What you need to do - Look through the material below and count the lines that hold "plus". Give that number by itself.

Entries provided -
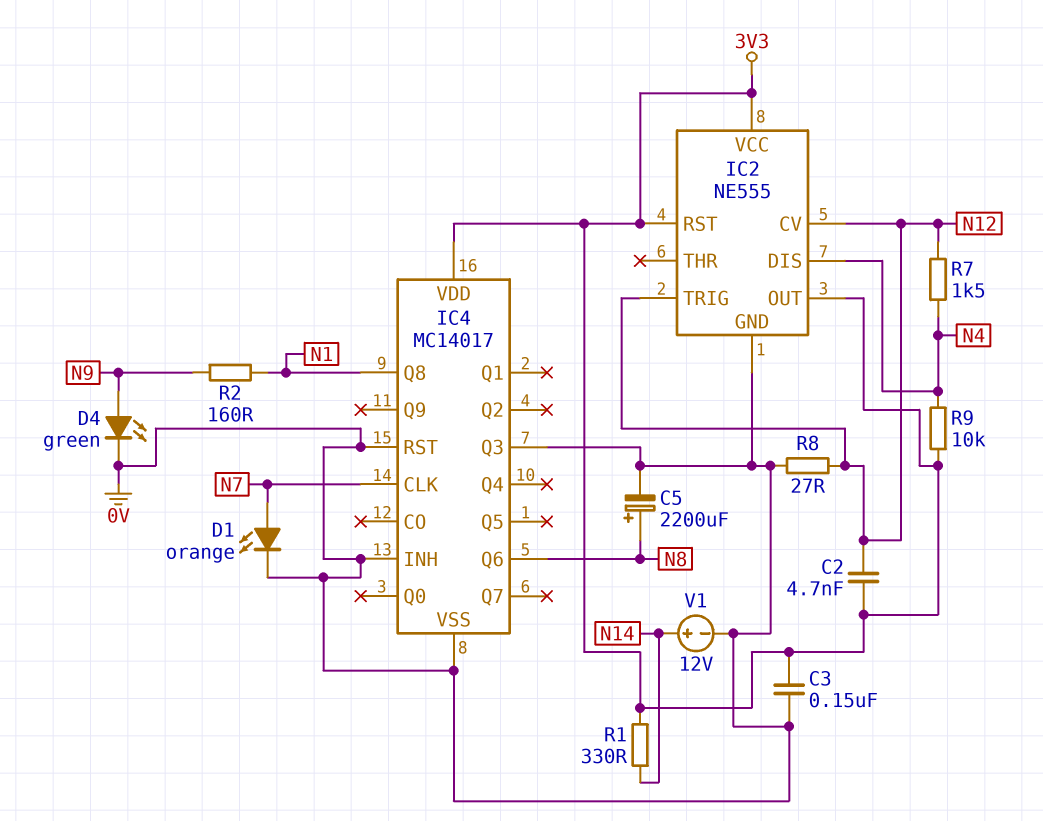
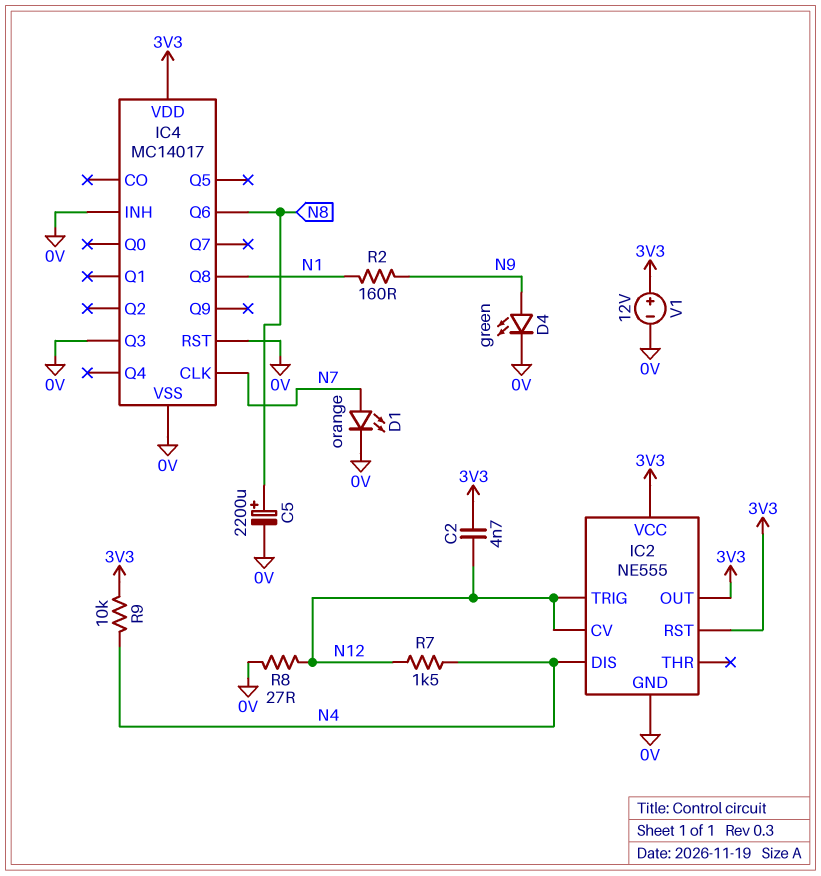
C3: 150nF (0V, 3V3) -> none
R1: 330 (3V3, N14) -> none
V1: 12V (plus N14, minus 0V) -> 12V (plus 3V3, minus 0V)

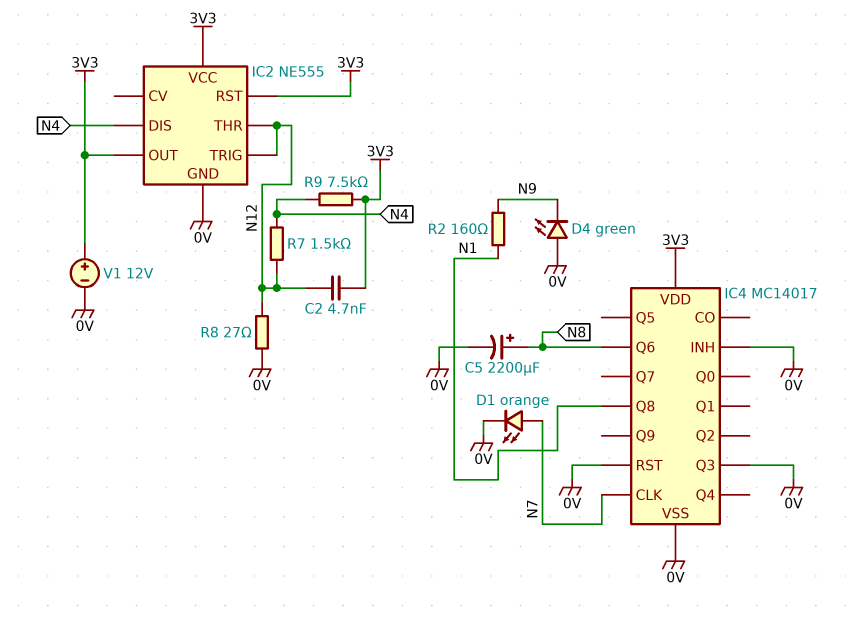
D4: LED green (A N9, K 0V) -> LED green (A 0V, K N9)
IC2 pin CV: N12 -> none
IC2 pin THR: none -> N12
R9: 10k (3V3, N4) -> 7.5k (3V3, N4)

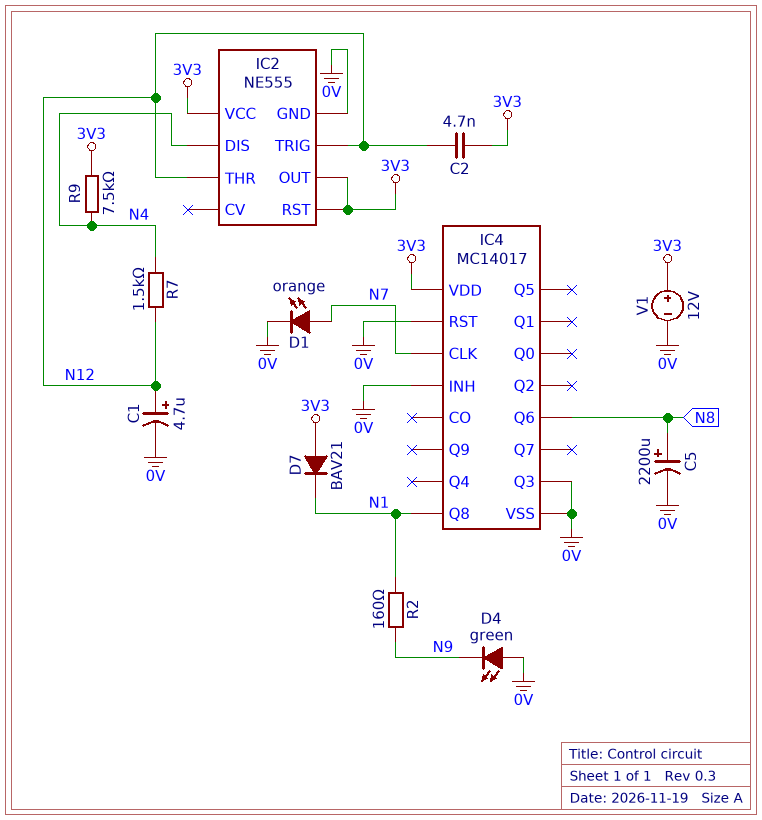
C1: none -> 4.7uF (plus N12, minus 0V)
D7: none -> diode BAV21 (A 3V3, K N1)
R8: 27 (0V, N12) -> none

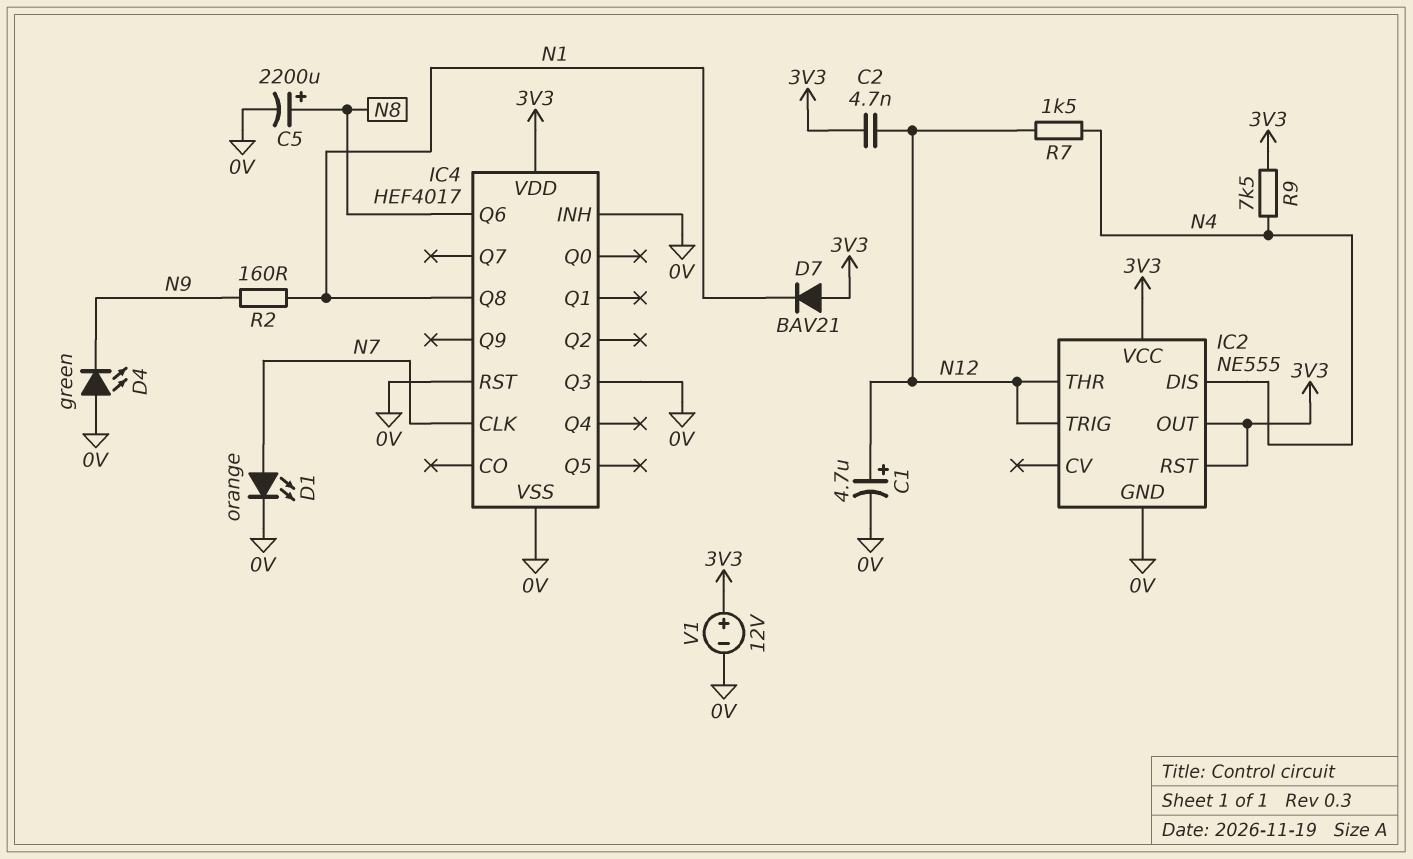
IC4: MC14017 -> HEF4017

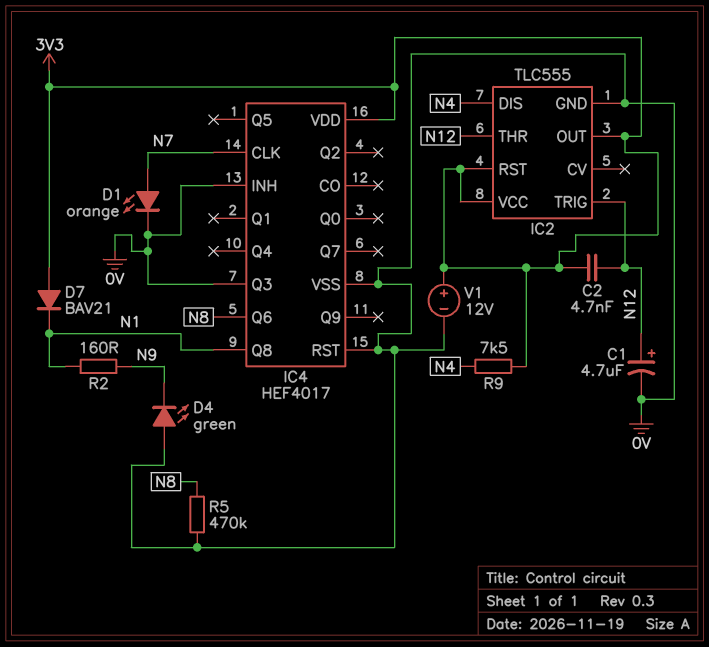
C5: 2200uF (plus N8, minus 0V) -> none
IC2: NE555 -> TLC555
R5: none -> 470k (0V, N8)
R7: 1.5k (N4, N12) -> none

Answer to this problem - 3